#### [AIM OF THE TASK]
Return every line of the rows below that contains the string "italic", matching uppercase and lowercase exactly.
___ RECORDS SUPPLIED
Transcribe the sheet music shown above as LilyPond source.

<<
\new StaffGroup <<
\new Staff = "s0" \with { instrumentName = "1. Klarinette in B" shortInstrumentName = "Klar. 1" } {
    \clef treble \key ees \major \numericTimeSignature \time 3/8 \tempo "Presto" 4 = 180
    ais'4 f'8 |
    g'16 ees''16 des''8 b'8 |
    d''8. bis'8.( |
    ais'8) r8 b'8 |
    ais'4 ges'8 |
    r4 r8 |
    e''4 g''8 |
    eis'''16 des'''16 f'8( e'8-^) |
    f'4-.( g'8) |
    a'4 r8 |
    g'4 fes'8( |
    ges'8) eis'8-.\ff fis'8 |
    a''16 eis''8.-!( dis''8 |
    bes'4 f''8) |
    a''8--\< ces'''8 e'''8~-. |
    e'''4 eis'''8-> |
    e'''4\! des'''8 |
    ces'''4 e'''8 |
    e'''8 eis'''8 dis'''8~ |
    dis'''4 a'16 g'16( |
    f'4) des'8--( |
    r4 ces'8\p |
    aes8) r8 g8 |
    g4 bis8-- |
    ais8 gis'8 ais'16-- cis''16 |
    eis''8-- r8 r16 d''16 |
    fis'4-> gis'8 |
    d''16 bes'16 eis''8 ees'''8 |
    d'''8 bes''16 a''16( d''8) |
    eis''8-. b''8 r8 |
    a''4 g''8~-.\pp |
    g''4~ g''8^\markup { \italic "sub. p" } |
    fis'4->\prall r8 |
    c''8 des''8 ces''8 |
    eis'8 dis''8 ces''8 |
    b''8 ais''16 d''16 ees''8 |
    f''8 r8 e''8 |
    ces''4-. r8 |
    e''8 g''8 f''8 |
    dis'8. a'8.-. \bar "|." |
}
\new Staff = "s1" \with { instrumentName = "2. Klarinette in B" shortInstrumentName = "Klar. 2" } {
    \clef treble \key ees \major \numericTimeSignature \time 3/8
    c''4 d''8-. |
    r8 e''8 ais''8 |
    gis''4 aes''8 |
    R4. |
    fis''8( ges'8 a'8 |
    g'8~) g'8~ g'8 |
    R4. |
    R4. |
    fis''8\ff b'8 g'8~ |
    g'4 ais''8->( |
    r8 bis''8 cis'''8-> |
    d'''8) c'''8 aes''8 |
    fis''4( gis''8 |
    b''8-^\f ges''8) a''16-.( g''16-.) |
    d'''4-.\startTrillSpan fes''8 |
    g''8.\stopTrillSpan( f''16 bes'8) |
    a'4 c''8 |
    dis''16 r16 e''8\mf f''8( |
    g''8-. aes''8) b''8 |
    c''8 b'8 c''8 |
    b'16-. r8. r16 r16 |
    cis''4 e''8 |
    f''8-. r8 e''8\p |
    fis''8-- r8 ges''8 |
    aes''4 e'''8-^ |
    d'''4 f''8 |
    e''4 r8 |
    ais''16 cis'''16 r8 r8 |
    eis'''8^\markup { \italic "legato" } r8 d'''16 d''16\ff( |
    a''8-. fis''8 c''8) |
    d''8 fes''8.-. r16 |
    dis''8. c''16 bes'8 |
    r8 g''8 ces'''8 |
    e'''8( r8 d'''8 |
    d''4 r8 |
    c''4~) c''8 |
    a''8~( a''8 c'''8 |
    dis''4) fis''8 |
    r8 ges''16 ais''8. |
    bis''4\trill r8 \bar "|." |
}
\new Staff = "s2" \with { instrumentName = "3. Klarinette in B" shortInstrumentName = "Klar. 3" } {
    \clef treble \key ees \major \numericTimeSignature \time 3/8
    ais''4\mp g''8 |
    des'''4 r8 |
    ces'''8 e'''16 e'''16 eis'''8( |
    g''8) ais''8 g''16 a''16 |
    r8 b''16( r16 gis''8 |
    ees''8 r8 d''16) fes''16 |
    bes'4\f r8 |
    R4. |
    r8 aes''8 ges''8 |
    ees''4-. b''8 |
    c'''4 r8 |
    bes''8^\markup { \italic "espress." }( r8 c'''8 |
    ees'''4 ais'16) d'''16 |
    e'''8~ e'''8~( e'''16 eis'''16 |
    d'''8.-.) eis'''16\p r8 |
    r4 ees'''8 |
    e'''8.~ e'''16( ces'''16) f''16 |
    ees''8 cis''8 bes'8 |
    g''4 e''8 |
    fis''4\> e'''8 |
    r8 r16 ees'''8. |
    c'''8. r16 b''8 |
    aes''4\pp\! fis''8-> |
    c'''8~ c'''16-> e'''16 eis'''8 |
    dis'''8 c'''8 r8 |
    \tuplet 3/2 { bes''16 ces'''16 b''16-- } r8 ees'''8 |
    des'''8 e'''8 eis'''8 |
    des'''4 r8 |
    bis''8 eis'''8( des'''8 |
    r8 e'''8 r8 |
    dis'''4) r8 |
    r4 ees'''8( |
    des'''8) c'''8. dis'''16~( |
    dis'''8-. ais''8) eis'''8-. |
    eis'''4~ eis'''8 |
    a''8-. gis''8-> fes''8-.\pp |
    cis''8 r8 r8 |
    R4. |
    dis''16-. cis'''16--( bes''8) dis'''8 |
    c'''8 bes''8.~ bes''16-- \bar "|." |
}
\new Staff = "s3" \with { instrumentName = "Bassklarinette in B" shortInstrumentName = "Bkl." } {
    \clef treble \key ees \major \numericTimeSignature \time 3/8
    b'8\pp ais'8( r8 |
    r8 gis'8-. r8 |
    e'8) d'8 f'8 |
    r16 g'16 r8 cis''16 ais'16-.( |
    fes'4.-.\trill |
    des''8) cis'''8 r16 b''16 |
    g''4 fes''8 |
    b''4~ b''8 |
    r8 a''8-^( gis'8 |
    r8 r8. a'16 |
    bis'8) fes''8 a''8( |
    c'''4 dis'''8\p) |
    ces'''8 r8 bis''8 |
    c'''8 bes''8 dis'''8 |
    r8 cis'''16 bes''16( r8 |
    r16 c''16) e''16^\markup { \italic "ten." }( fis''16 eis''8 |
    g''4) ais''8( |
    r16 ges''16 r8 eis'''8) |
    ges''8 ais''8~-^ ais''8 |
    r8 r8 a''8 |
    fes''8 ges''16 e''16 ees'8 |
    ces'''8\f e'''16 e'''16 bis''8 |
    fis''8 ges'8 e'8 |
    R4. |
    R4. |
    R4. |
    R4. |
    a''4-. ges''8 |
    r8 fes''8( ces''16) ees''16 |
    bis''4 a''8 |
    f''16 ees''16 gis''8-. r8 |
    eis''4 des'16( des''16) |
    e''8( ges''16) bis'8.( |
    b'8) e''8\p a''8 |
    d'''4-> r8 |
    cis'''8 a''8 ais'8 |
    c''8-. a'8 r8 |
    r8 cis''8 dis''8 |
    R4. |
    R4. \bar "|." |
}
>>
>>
______
#### [EXERCISE ANSWER]
    g''4~ g''8^\markup { \italic "sub. p" } |
    eis'''8^\markup { \italic "legato" } r8 d'''16 d''16\ff( |
    bes''8^\markup { \italic "espress." }( r8 c'''8 |
    r16 c''16) e''16^\markup { \italic "ten." }( fis''16 eis''8 |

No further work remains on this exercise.